* Listed records:
##############################

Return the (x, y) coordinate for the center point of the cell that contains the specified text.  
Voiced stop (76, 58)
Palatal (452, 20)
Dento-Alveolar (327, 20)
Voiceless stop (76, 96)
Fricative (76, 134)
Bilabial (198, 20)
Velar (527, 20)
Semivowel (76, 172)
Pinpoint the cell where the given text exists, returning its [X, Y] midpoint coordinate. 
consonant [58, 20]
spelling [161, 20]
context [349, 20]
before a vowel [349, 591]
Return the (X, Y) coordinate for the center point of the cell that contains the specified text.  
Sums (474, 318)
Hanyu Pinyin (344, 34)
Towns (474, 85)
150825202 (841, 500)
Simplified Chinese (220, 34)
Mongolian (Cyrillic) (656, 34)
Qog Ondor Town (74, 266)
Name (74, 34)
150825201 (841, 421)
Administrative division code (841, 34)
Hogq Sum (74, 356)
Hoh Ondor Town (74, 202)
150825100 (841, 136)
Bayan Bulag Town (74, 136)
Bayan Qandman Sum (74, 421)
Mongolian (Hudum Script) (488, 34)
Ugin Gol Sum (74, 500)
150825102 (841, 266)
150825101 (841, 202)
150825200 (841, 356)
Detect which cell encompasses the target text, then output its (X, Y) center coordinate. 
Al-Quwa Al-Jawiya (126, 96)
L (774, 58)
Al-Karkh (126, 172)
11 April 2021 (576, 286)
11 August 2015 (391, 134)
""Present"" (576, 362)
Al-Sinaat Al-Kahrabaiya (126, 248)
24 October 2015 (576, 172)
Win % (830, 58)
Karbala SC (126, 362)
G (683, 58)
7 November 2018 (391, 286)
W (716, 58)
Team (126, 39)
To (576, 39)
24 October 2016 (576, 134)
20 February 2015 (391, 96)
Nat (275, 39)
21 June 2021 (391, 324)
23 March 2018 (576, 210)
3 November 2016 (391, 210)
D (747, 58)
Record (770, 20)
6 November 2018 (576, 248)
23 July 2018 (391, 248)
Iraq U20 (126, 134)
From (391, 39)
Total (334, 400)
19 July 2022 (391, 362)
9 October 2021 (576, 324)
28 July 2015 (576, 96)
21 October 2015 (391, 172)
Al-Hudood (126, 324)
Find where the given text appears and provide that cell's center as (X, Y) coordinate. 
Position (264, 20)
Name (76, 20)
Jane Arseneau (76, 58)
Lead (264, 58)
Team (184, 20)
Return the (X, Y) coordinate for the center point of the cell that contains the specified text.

##############################

* Challenge:
Revise the listing above so that each "center point" becomes "midpoint", keeping every other part unchanged.

* Written solution:
Return the (x, y) coordinate for the midpoint of the cell that contains the specified text.  
Voiced stop (76, 58)
Palatal (452, 20)
Dento-Alveolar (327, 20)
Voiceless stop (76, 96)
Fricative (76, 134)
Bilabial (198, 20)
Velar (527, 20)
Semivowel (76, 172)
Pinpoint the cell where the given text exists, returning its [X, Y] midpoint coordinate. 
consonant [58, 20]
spelling [161, 20]
context [349, 20]
before a vowel [349, 591]
Return the (X, Y) coordinate for the midpoint of the cell that contains the specified text.  
Sums (474, 318)
Hanyu Pinyin (344, 34)
Towns (474, 85)
150825202 (841, 500)
Simplified Chinese (220, 34)
Mongolian (Cyrillic) (656, 34)
Qog Ondor Town (74, 266)
Name (74, 34)
150825201 (841, 421)
Administrative division code (841, 34)
Hogq Sum (74, 356)
Hoh Ondor Town (74, 202)
150825100 (841, 136)
Bayan Bulag Town (74, 136)
Bayan Qandman Sum (74, 421)
Mongolian (Hudum Script) (488, 34)
Ugin Gol Sum (74, 500)
150825102 (841, 266)
150825101 (841, 202)
150825200 (841, 356)
Detect which cell encompasses the target text, then output its (X, Y) center coordinate. 
Al-Quwa Al-Jawiya (126, 96)
L (774, 58)
Al-Karkh (126, 172)
11 April 2021 (576, 286)
11 August 2015 (391, 134)
""Present"" (576, 362)
Al-Sinaat Al-Kahrabaiya (126, 248)
24 October 2015 (576, 172)
Win % (830, 58)
Karbala SC (126, 362)
G (683, 58)
7 November 2018 (391, 286)
W (716, 58)
Team (126, 39)
To (576, 39)
24 October 2016 (576, 134)
20 February 2015 (391, 96)
Nat (275, 39)
21 June 2021 (391, 324)
23 March 2018 (576, 210)
3 November 2016 (391, 210)
D (747, 58)
Record (770, 20)
6 November 2018 (576, 248)
23 July 2018 (391, 248)
Iraq U20 (126, 134)
From (391, 39)
Total (334, 400)
19 July 2022 (391, 362)
9 October 2021 (576, 324)
28 July 2015 (576, 96)
21 October 2015 (391, 172)
Al-Hudood (126, 324)
Find where the given text appears and provide that cell's center as (X, Y) coordinate. 
Position (264, 20)
Name (76, 20)
Jane Arseneau (76, 58)
Lead (264, 58)
Team (184, 20)
Return the (X, Y) coordinate for the midpoint of the cell that contains the specified text.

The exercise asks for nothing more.